*** Opening of Information shown ***
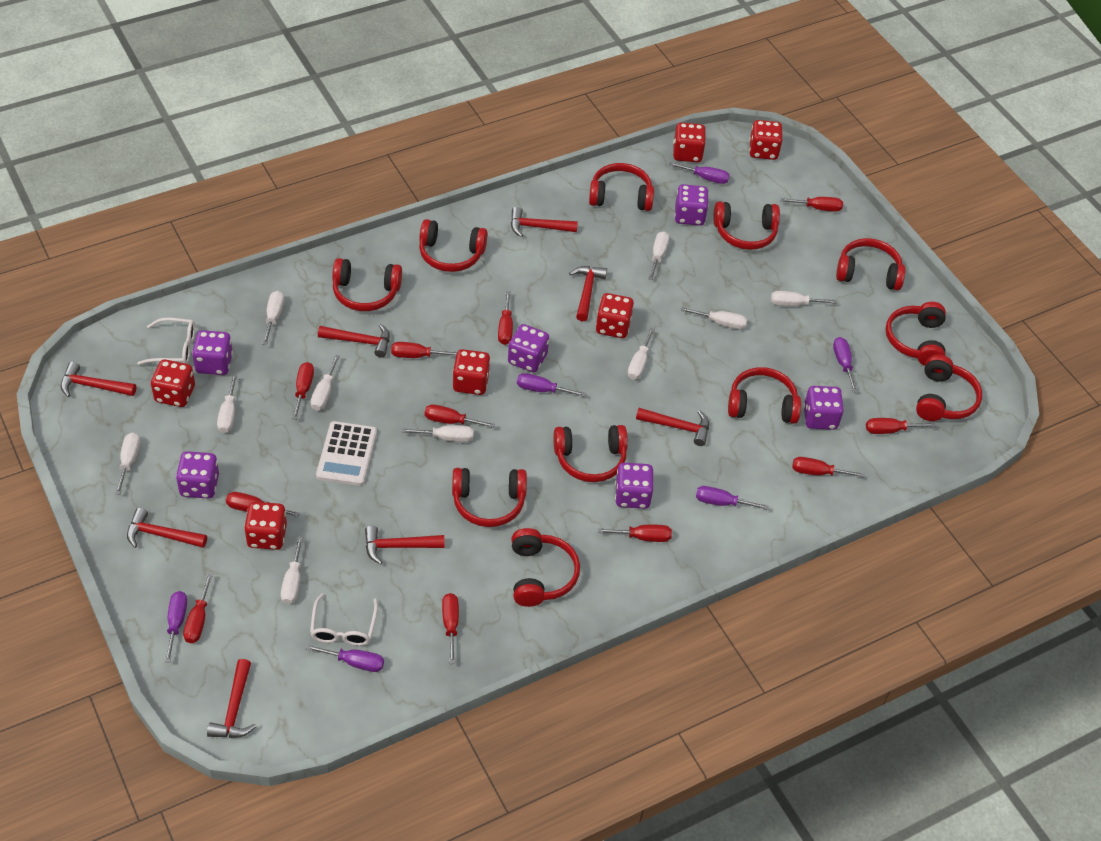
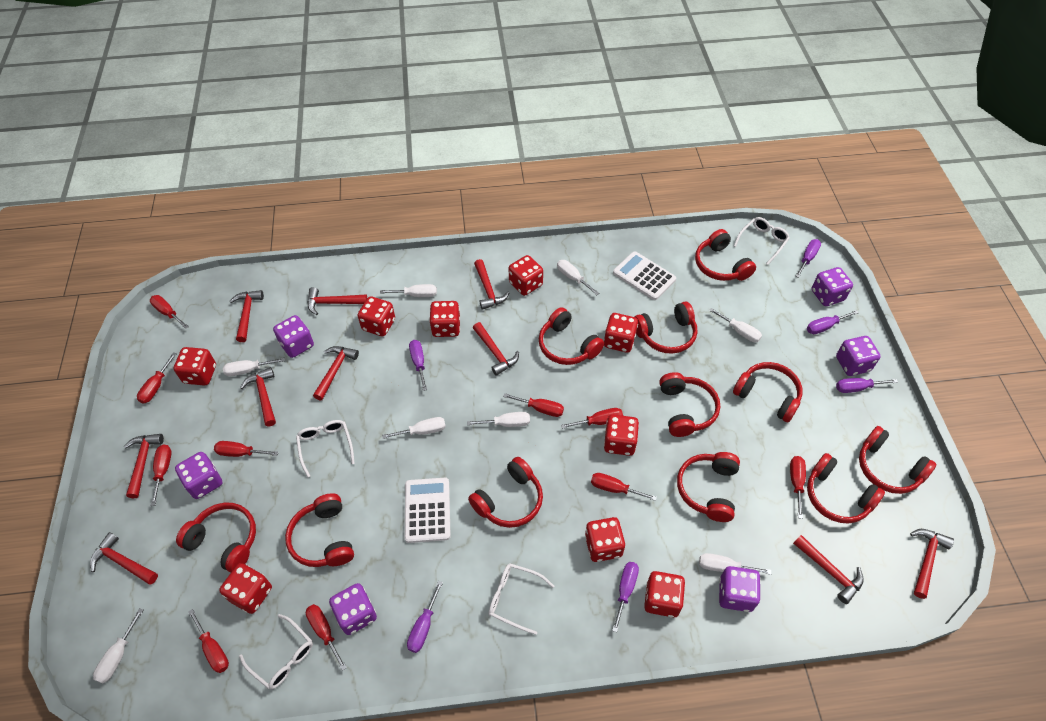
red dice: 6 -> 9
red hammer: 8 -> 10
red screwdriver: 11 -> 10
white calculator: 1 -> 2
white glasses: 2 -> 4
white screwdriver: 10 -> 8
*** Close of Information shown ***
What are the lines from the one with "red screwdriver: 11 -> 10" through the end of the records above? Set them down exactly, both ends included, and nothing else.

→ **The completed task**
red screwdriver: 11 -> 10
white calculator: 1 -> 2
white glasses: 2 -> 4
white screwdriver: 10 -> 8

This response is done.